-- Data --
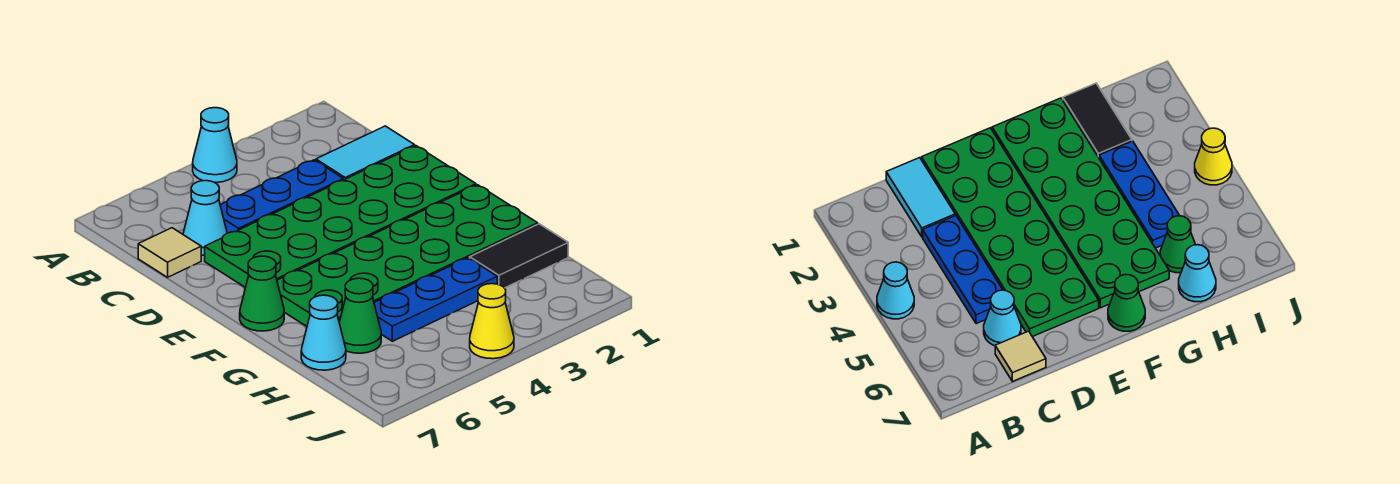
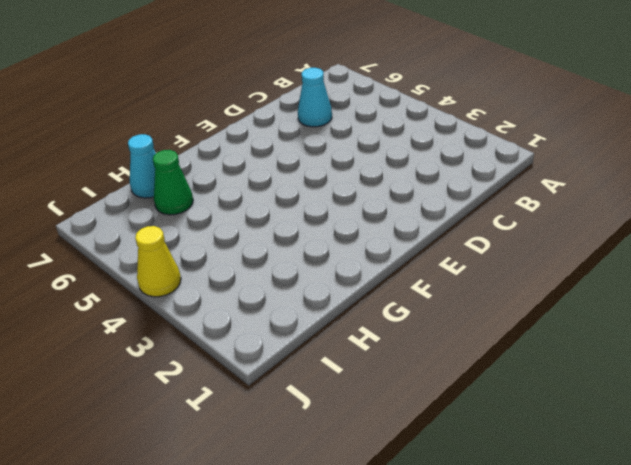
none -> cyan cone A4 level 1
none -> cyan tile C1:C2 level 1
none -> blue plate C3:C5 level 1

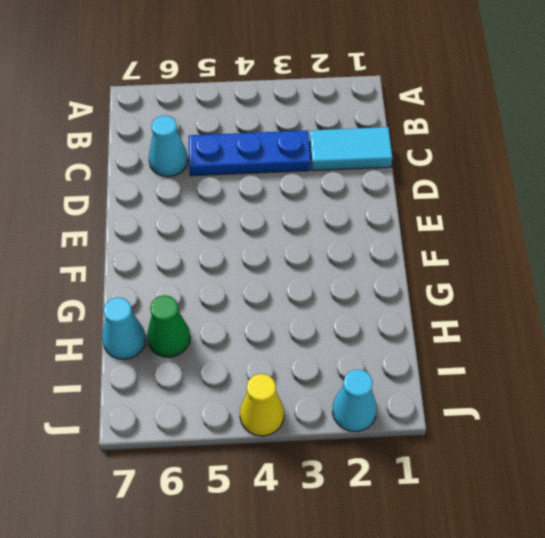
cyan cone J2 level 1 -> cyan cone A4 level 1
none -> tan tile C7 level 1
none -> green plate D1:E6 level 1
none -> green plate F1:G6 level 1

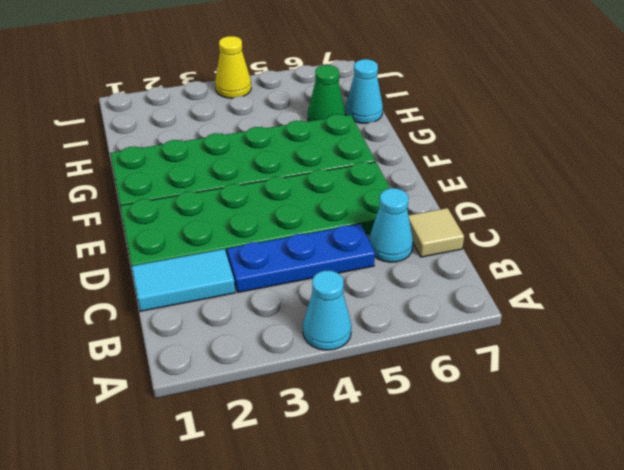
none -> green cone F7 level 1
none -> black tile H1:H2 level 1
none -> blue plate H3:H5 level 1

-- Your objective --
Show the lines of the listing above with "cone".

-- Exercise result --
none -> cyan cone A4 level 1
cyan cone J2 level 1 -> cyan cone A4 level 1
none -> green cone F7 level 1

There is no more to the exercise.